__MATERIAL FOR THIS TASK__.
"""

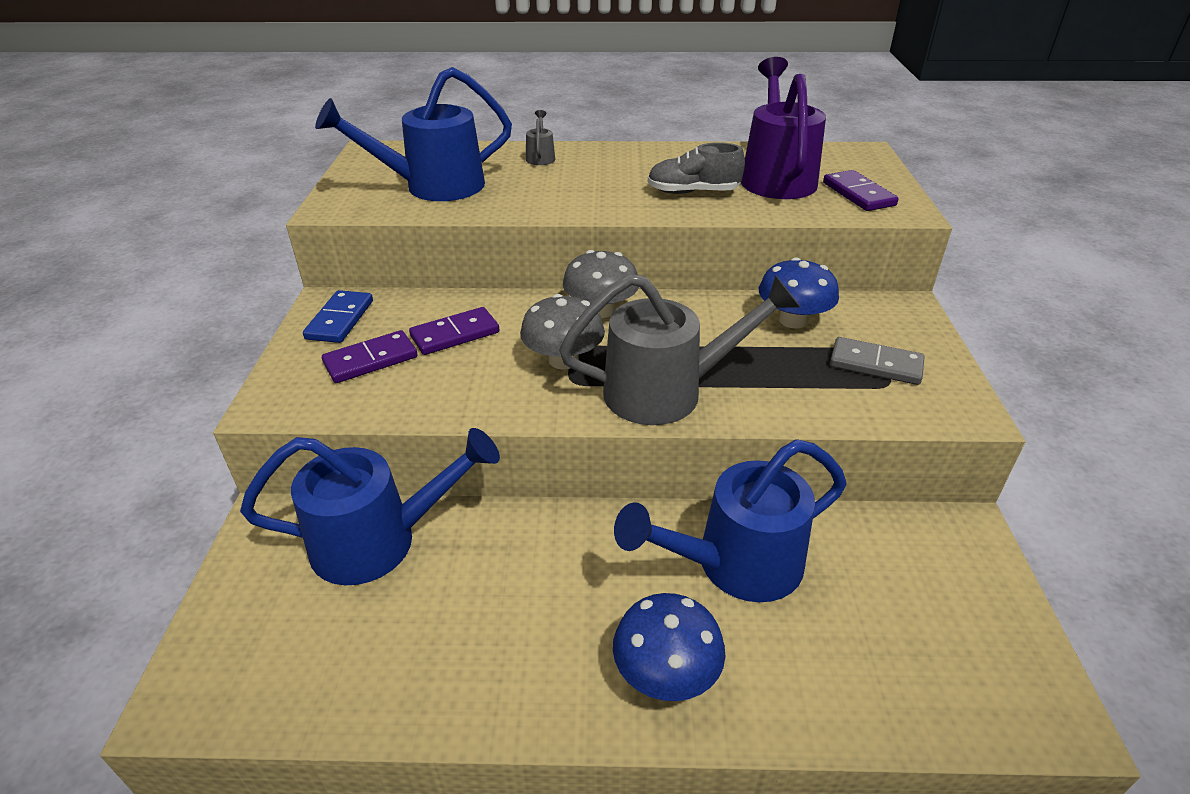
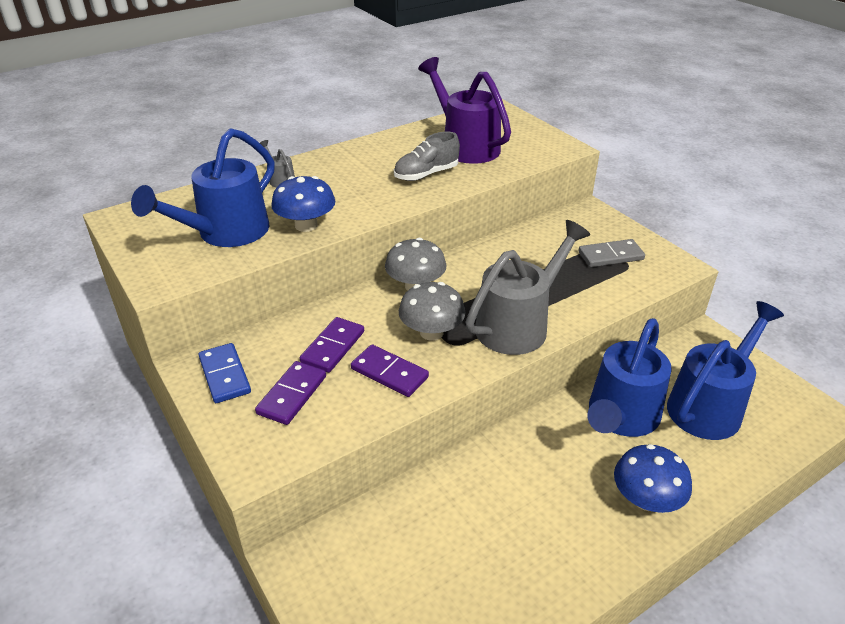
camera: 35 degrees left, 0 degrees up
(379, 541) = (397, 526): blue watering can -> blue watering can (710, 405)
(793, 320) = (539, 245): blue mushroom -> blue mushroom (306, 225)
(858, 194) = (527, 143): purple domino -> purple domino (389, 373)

"""
"""

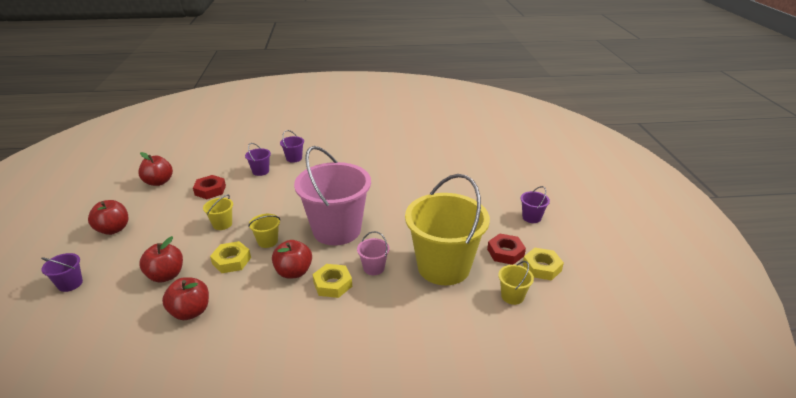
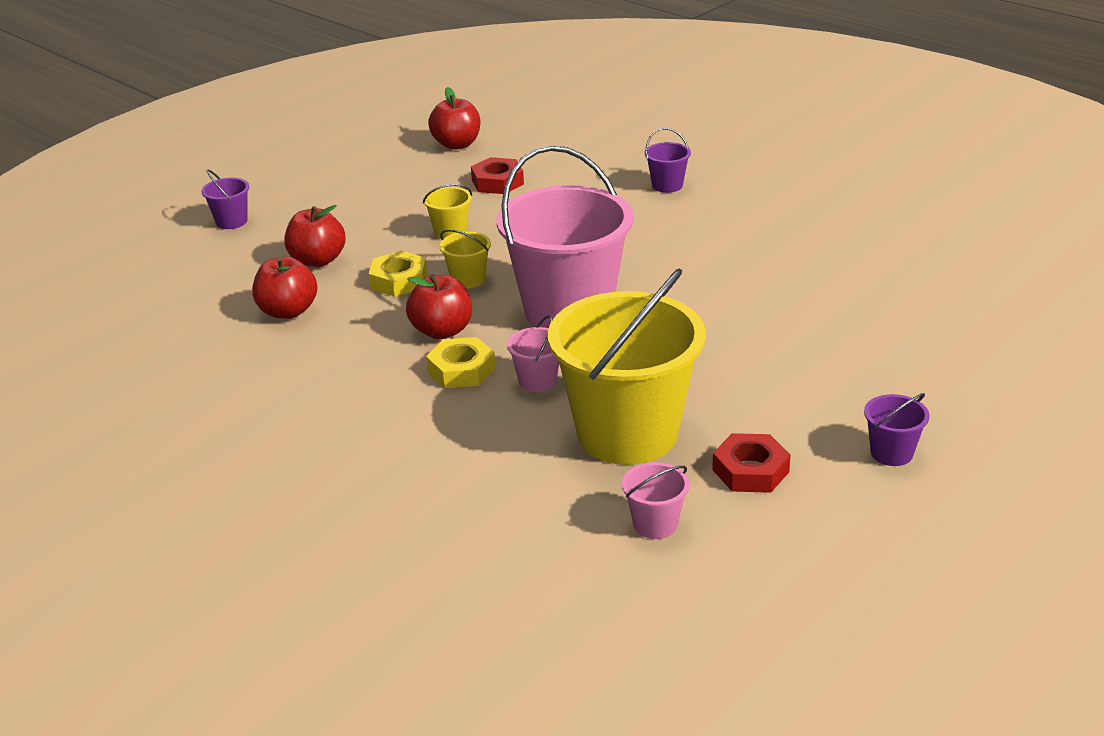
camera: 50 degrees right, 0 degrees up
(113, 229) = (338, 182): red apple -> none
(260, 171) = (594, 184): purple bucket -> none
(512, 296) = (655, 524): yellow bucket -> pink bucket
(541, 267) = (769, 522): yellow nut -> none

"""
"""

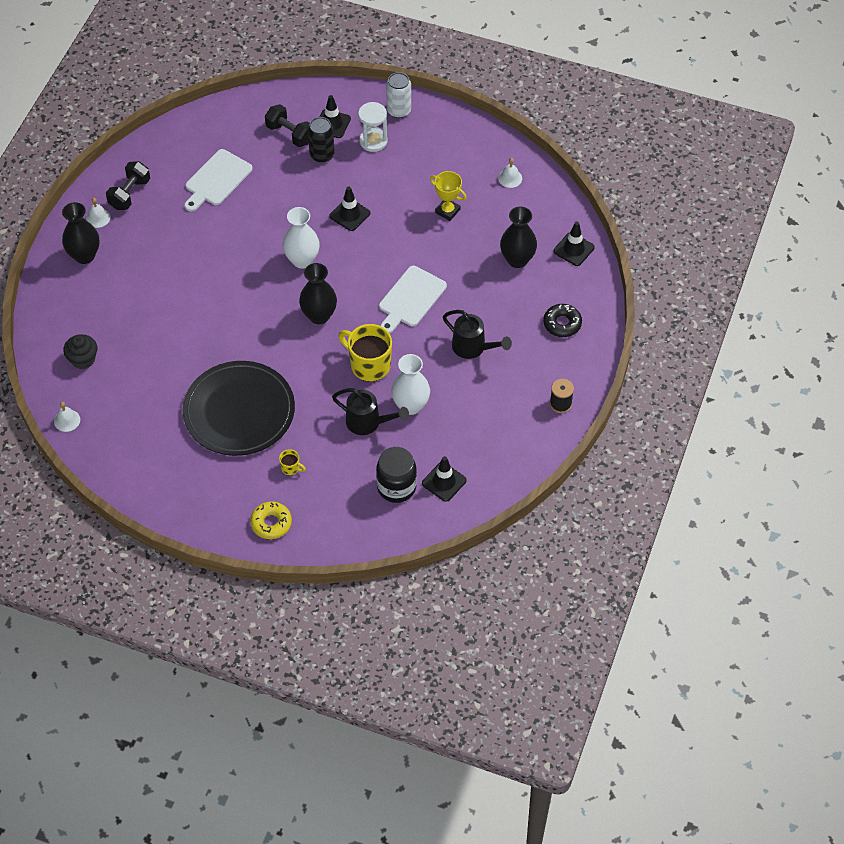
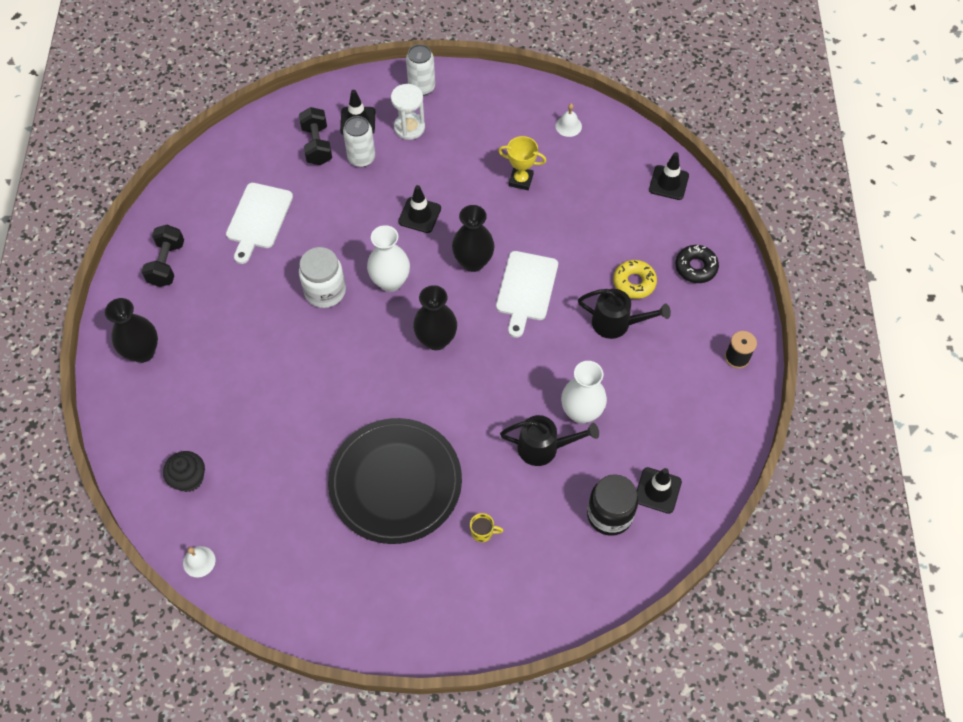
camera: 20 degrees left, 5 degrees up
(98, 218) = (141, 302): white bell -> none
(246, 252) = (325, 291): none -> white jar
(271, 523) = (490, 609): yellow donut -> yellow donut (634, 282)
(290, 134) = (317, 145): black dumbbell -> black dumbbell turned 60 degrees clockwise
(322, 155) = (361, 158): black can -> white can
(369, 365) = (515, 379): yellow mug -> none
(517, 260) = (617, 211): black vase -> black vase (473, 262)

"""

__INSTRUCTIONS FOR THE TASK__.
The lines above from the one with "(271, 523) = (490, 609): yellow" through the one with "(369, 365) = (515, 379): yellow mug -> none" are to be duplicated exactly, ends included, with nothing added.

__FINISHED TASK__.
(271, 523) = (490, 609): yellow donut -> yellow donut (634, 282)
(290, 134) = (317, 145): black dumbbell -> black dumbbell turned 60 degrees clockwise
(322, 155) = (361, 158): black can -> white can
(369, 365) = (515, 379): yellow mug -> none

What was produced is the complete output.